- _What you are asked to do_:
Read the entries below and pull out each line with the string "plate".
(Data Opens)
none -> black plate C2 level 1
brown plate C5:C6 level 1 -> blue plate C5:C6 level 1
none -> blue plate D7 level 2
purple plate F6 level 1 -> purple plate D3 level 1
(Data Closes)
(Data Opens)
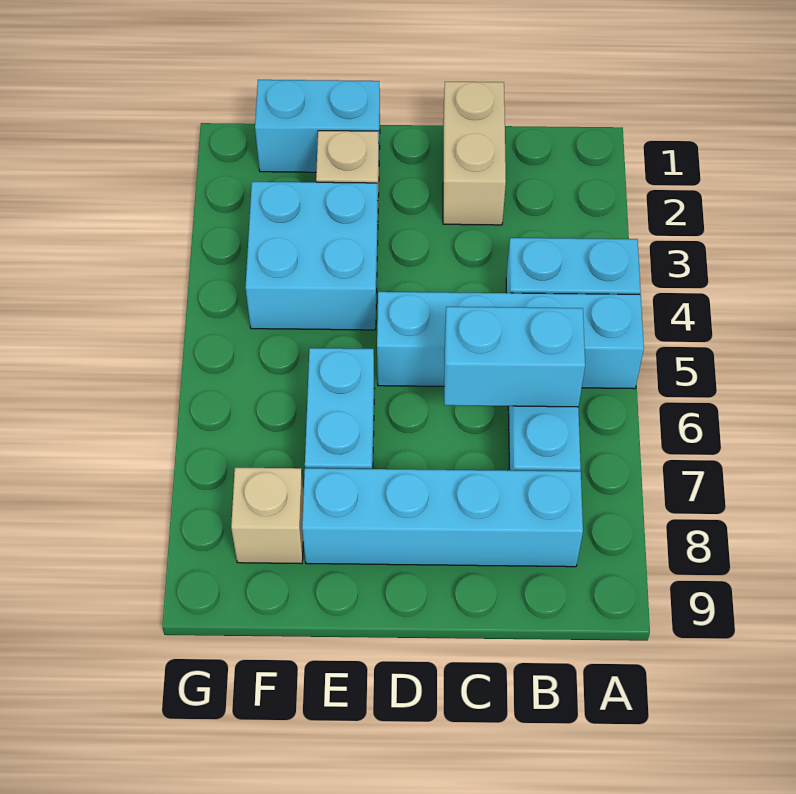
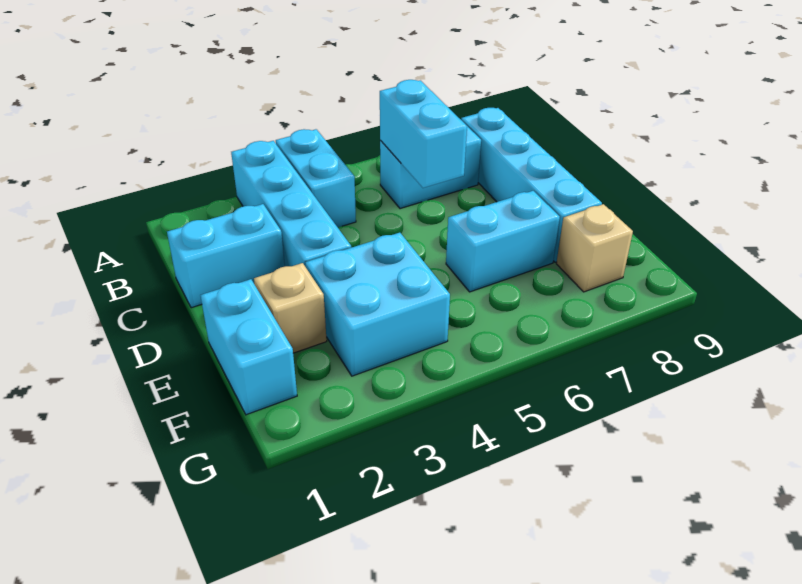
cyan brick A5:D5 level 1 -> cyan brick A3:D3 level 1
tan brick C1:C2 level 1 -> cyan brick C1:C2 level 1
(Data Closes)
- _Result_:
none -> black plate C2 level 1
brown plate C5:C6 level 1 -> blue plate C5:C6 level 1
none -> blue plate D7 level 2
purple plate F6 level 1 -> purple plate D3 level 1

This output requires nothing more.